* Directions:
Give back an exact copy of the listing that follows, without the pictures.

* Data for the task:
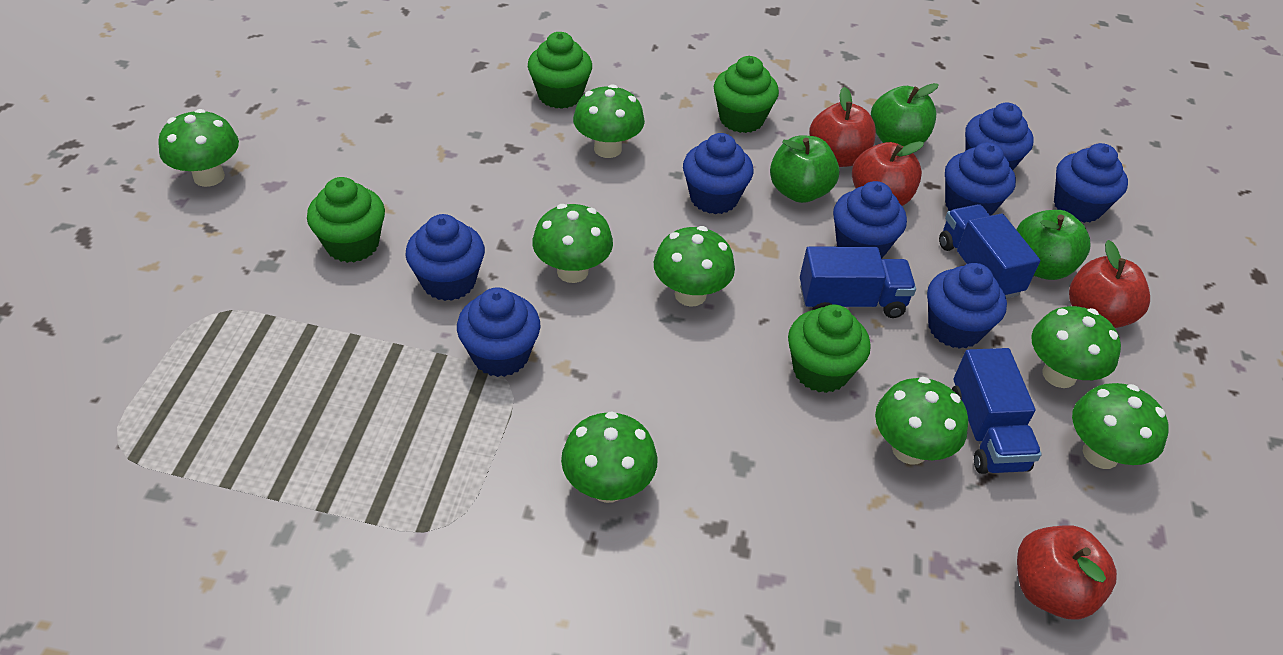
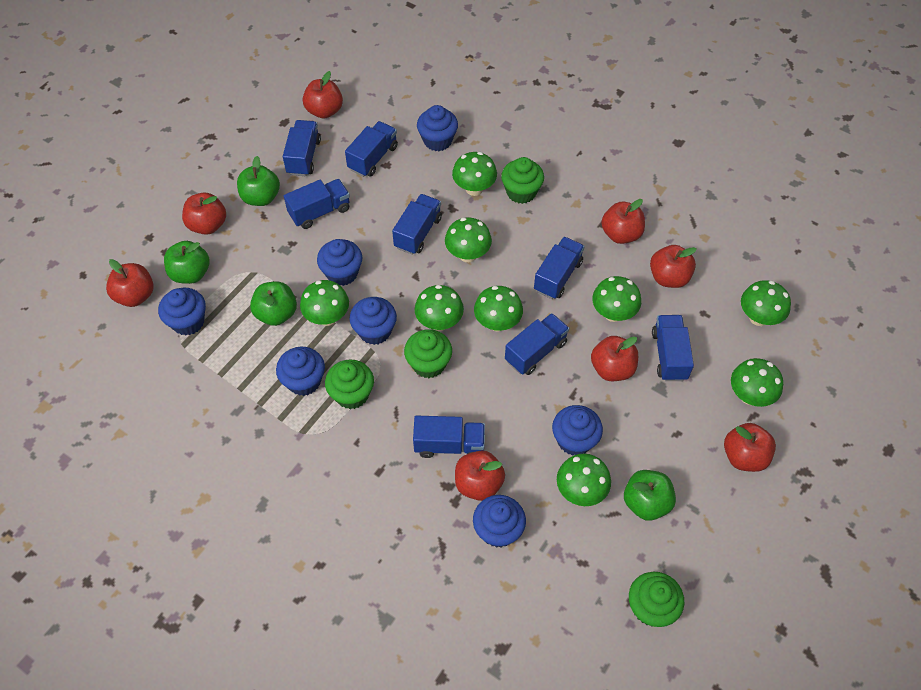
blue cupcake: 8 -> 7
blue truck: 3 -> 8
green apple: 3 -> 4
green mushroom: 8 -> 9
red apple: 4 -> 8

* Exercise output:
blue cupcake: 8 -> 7
blue truck: 3 -> 8
green apple: 3 -> 4
green mushroom: 8 -> 9
red apple: 4 -> 8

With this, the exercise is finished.